### DATA FOR THIS TASK
========================

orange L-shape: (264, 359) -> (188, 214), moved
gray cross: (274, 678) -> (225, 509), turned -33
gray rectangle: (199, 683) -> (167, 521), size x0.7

========================

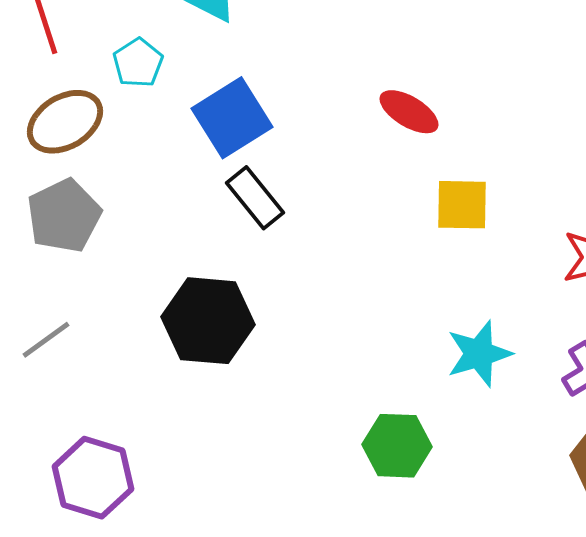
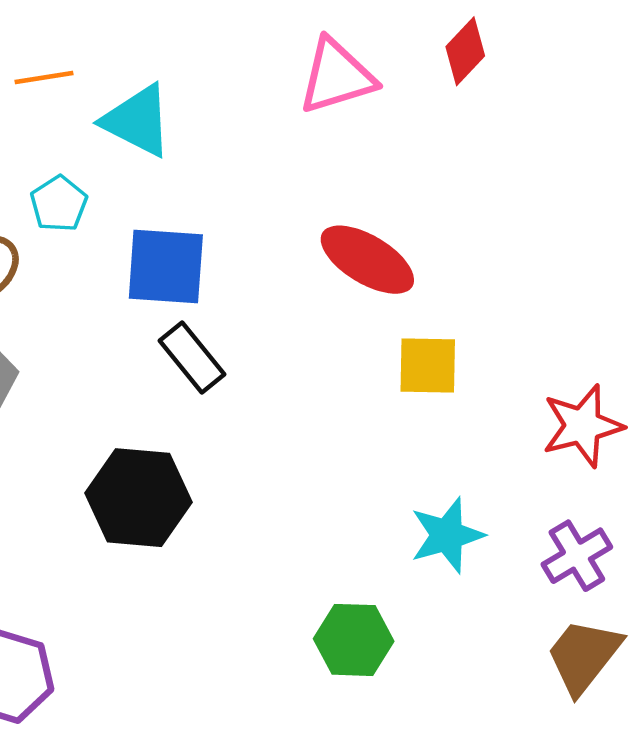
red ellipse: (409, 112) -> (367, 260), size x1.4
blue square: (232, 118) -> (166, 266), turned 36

========================

### WORK INSTRUCTION
Lines containing the word "size": copy each of them from the material.

### COMPLETED TASK
gray rectangle: (199, 683) -> (167, 521), size x0.7
red ellipse: (409, 112) -> (367, 260), size x1.4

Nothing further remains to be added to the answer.